DIRECTIONS FOR THIS TASK.
Copy the entries without a single change. Pictures should be dropped.

Collected data entries
►

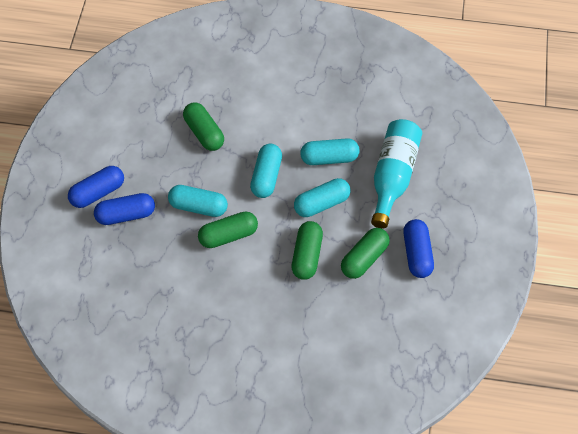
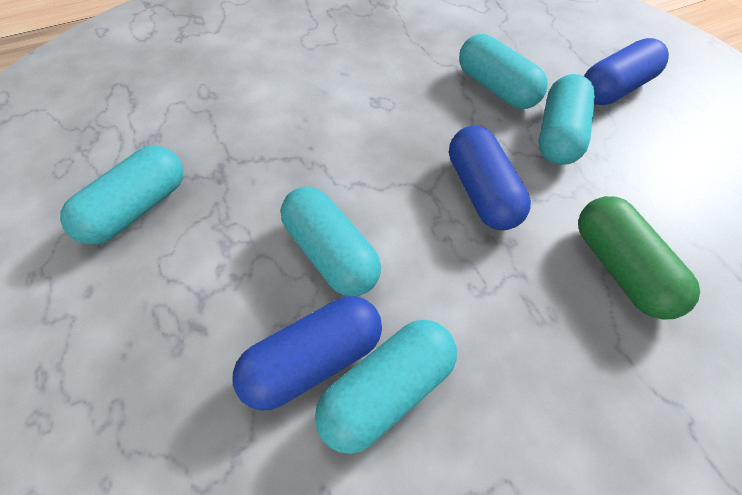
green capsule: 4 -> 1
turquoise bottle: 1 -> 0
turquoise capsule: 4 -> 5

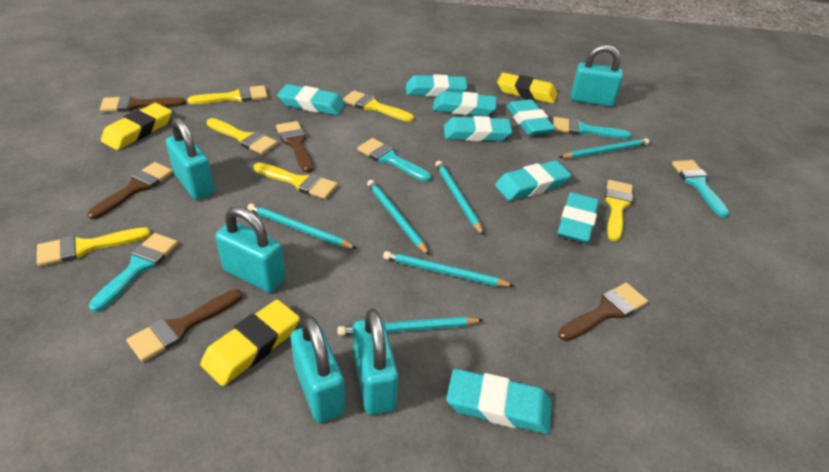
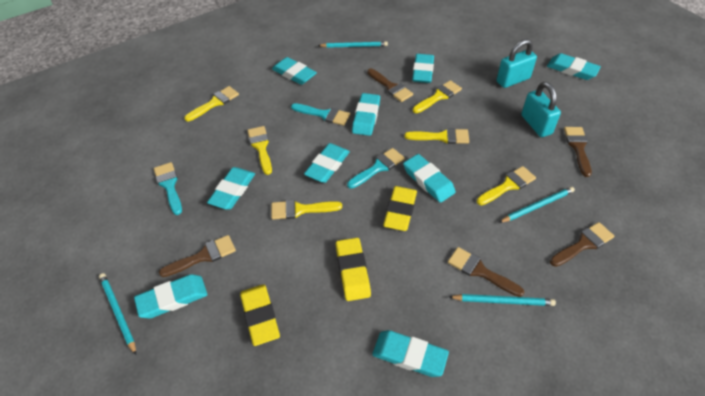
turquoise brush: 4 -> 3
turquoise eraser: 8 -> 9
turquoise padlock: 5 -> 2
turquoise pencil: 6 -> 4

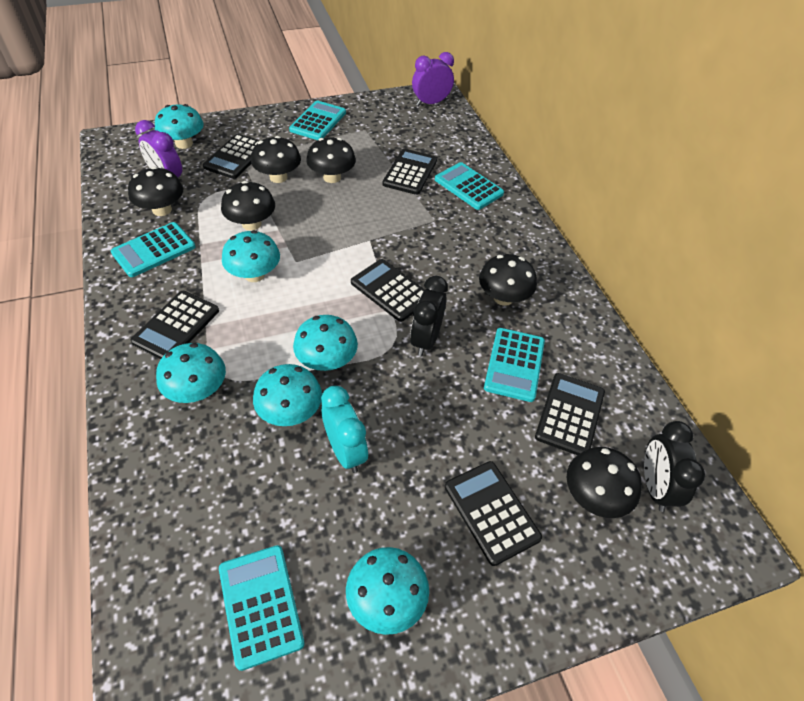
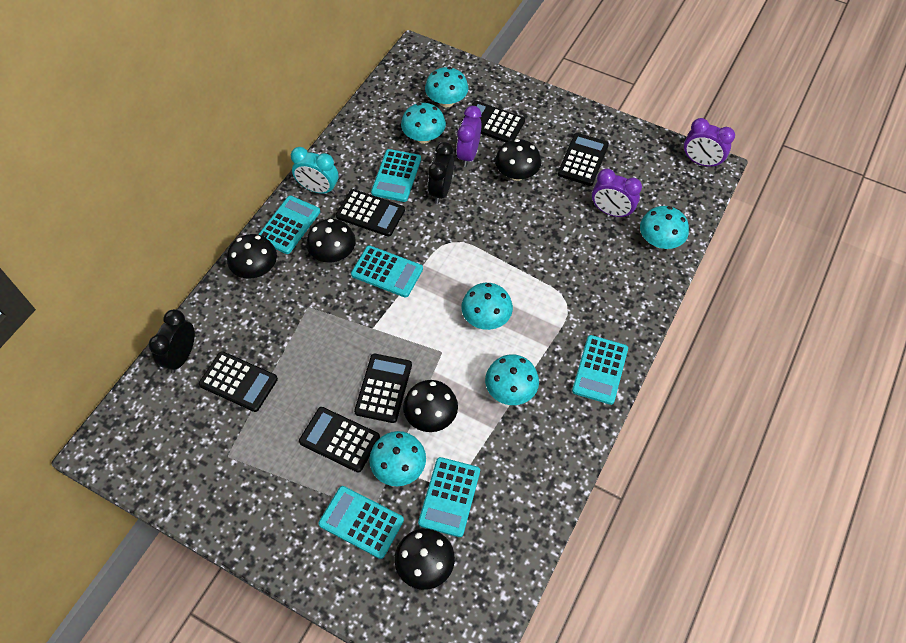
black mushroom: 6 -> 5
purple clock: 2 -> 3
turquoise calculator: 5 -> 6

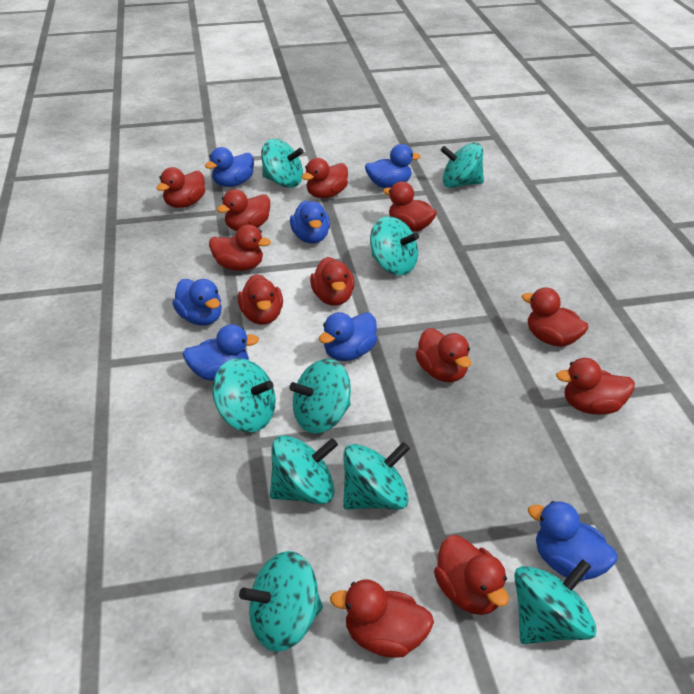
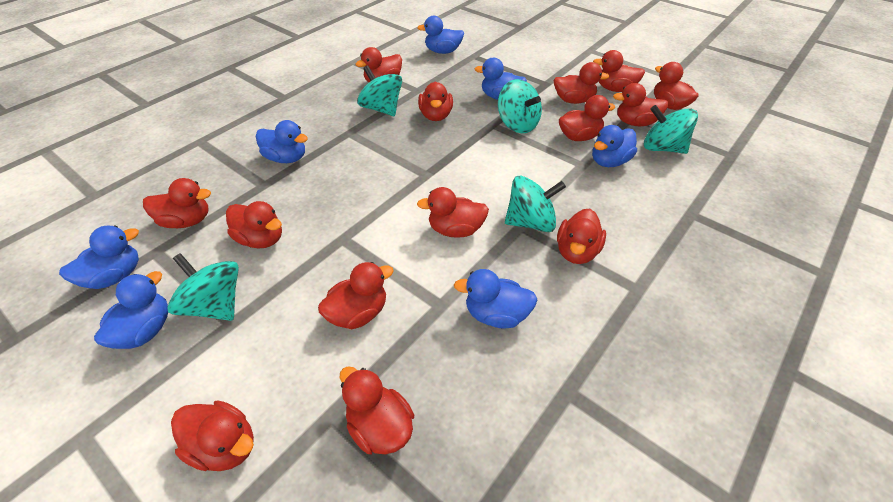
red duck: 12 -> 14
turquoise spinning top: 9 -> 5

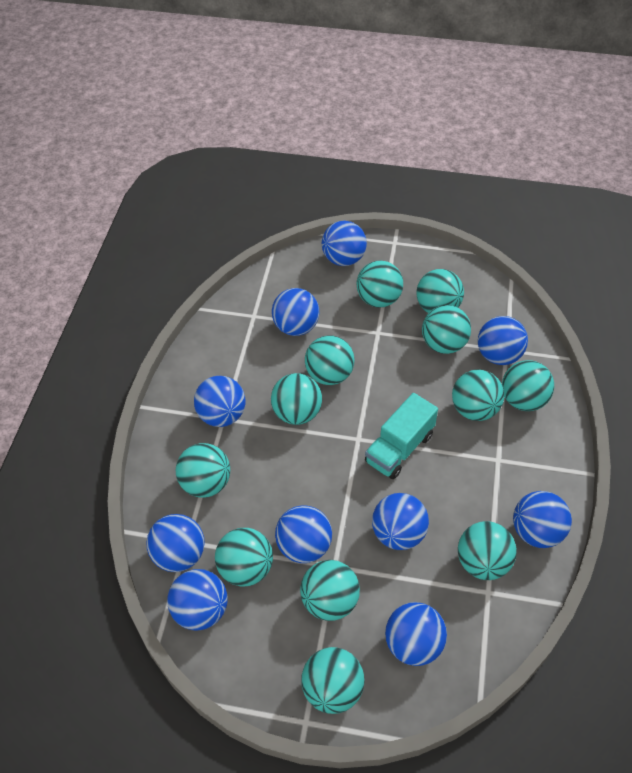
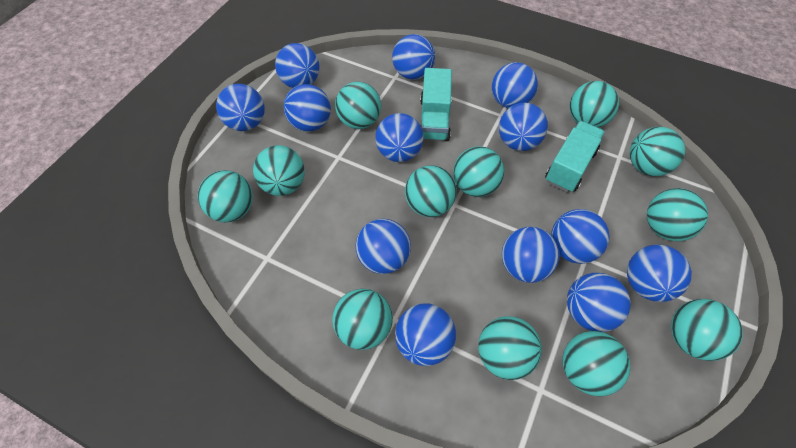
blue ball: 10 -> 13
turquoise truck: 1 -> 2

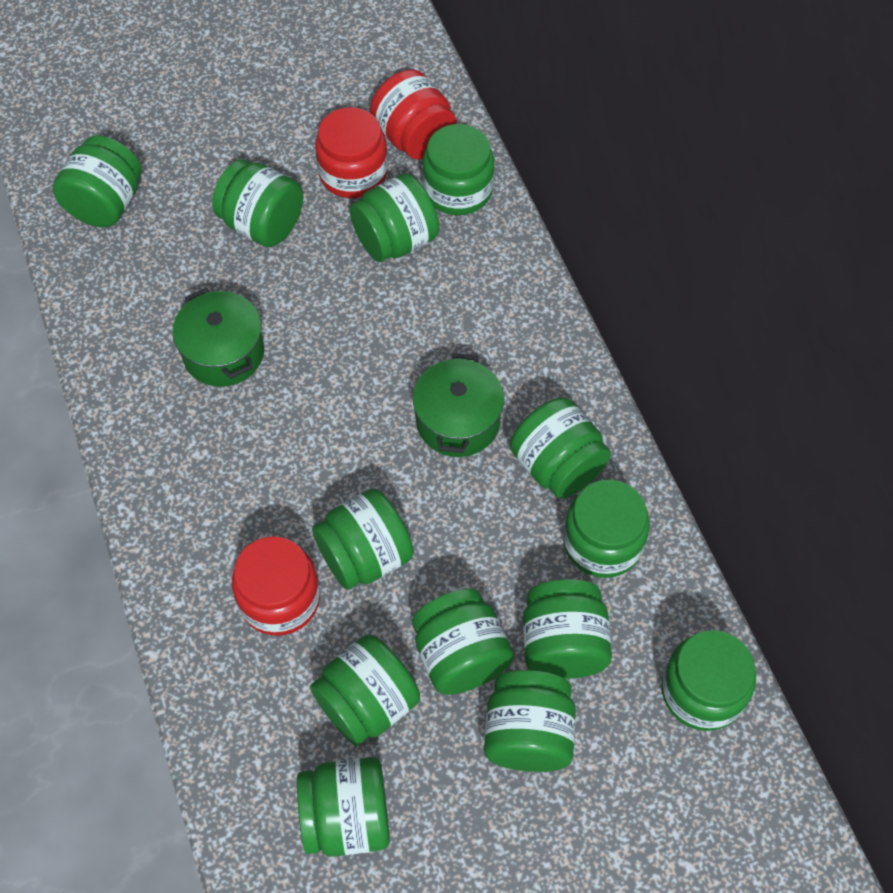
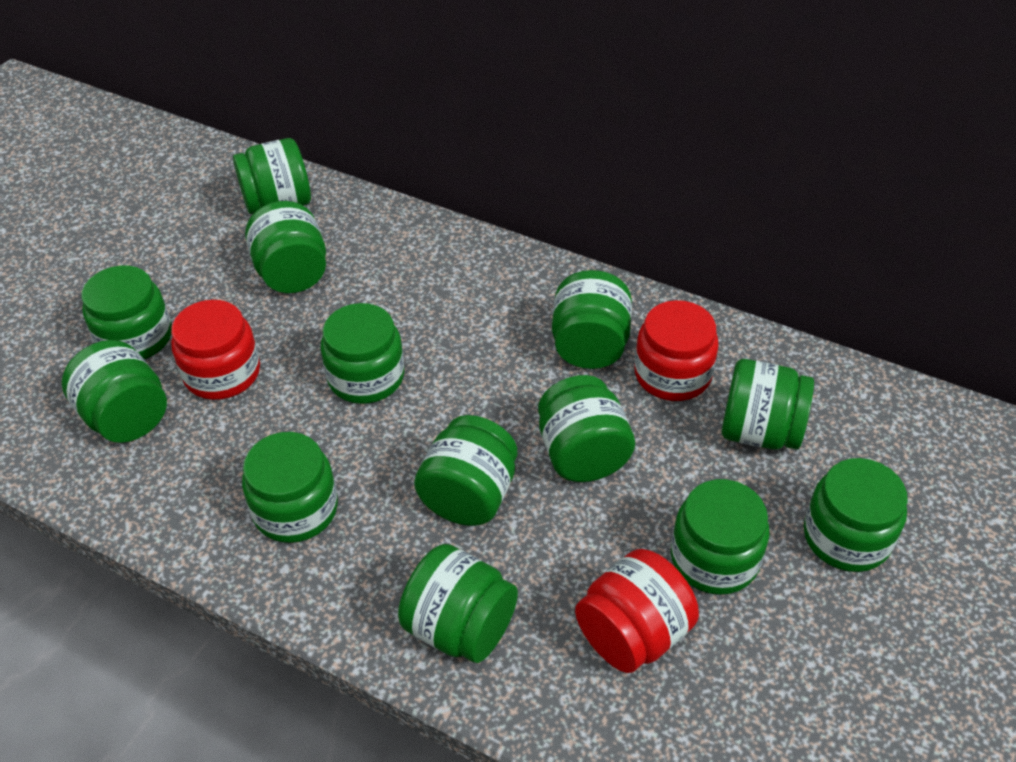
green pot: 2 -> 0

◄

TASK RESPONSE.
green capsule: 4 -> 1
turquoise bottle: 1 -> 0
turquoise capsule: 4 -> 5

turquoise brush: 4 -> 3
turquoise eraser: 8 -> 9
turquoise padlock: 5 -> 2
turquoise pencil: 6 -> 4

black mushroom: 6 -> 5
purple clock: 2 -> 3
turquoise calculator: 5 -> 6

red duck: 12 -> 14
turquoise spinning top: 9 -> 5

blue ball: 10 -> 13
turquoise truck: 1 -> 2

green pot: 2 -> 0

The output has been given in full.